## DATA SUPPLIED:
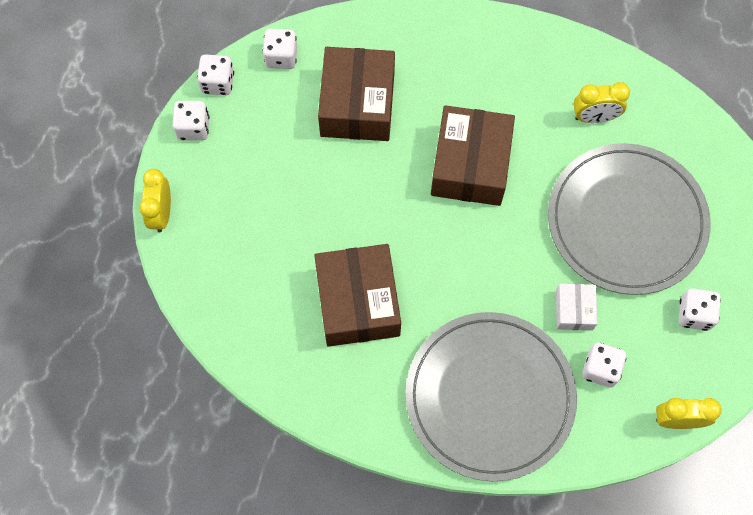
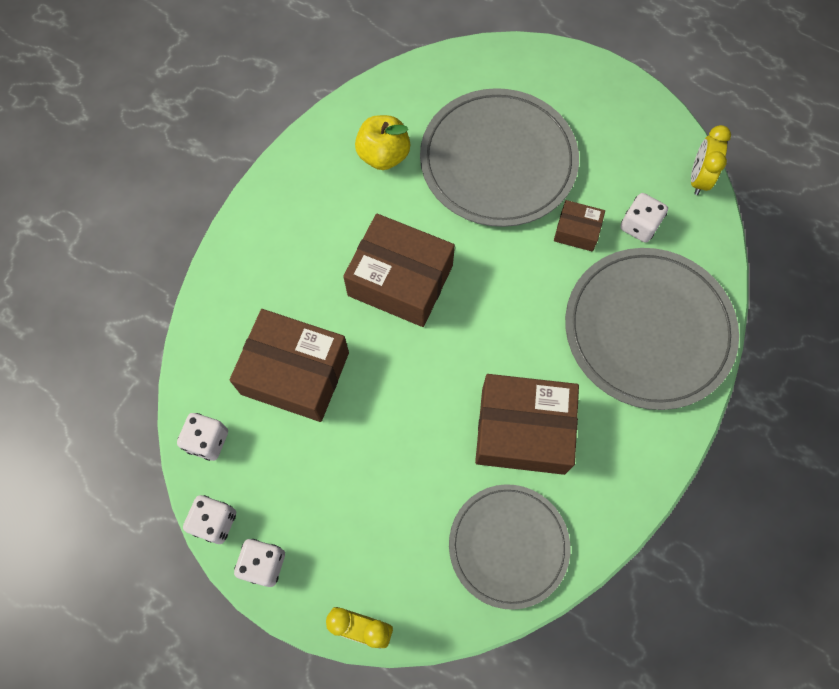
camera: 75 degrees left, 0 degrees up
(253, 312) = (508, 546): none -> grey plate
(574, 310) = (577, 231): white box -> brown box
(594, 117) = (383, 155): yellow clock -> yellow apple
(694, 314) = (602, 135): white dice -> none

* * *

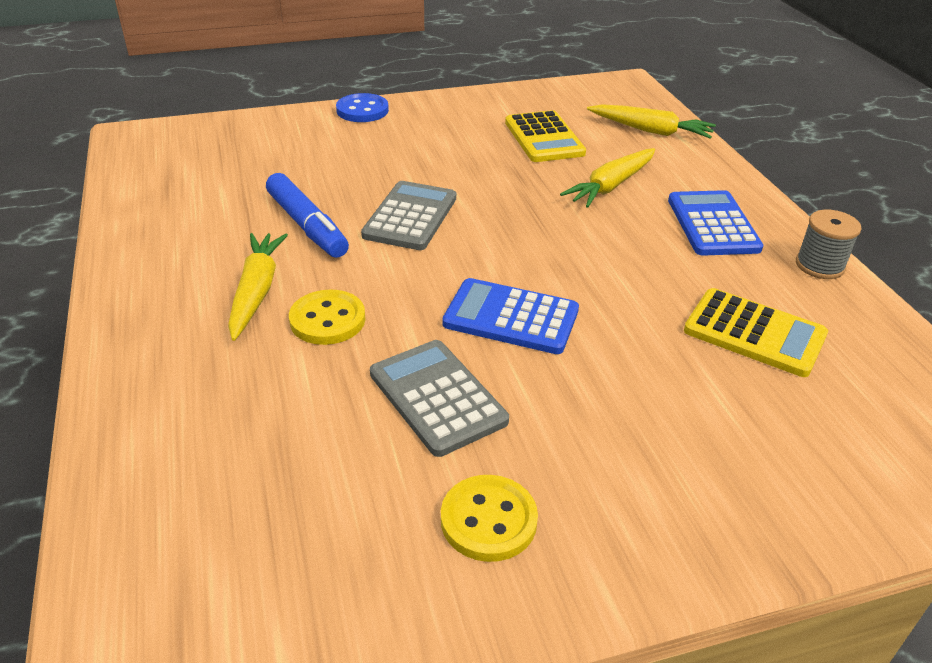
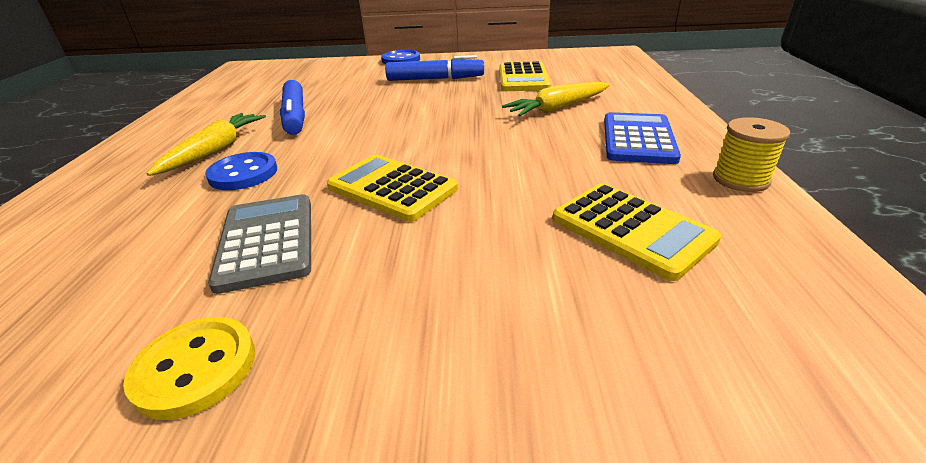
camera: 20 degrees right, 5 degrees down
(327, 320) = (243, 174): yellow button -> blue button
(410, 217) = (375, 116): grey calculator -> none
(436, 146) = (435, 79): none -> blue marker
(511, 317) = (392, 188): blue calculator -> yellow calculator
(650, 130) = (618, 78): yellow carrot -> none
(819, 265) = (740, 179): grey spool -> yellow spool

...

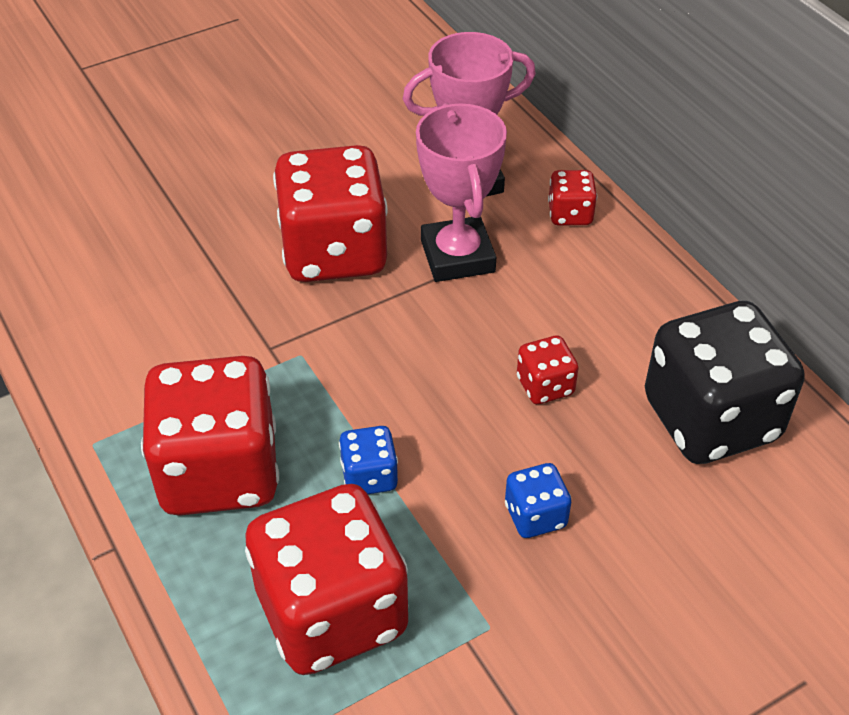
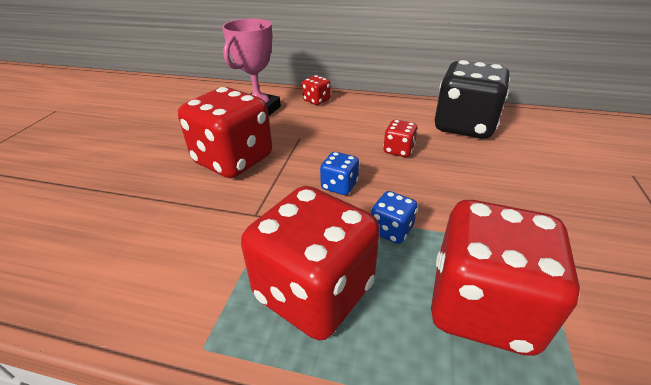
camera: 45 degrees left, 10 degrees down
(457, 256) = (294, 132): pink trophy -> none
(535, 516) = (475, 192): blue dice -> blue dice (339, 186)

## WORK TO COMPLETE:
Starting at the line above that contains "(410, 217) = (375, 116): grey", write out each line exactly until the line that contains "(819, 265) = (740, 179): grey" has been written, and stop there.

## SOLUTION FOR THIS TASK:
(410, 217) = (375, 116): grey calculator -> none
(436, 146) = (435, 79): none -> blue marker
(511, 317) = (392, 188): blue calculator -> yellow calculator
(650, 130) = (618, 78): yellow carrot -> none
(819, 265) = (740, 179): grey spool -> yellow spool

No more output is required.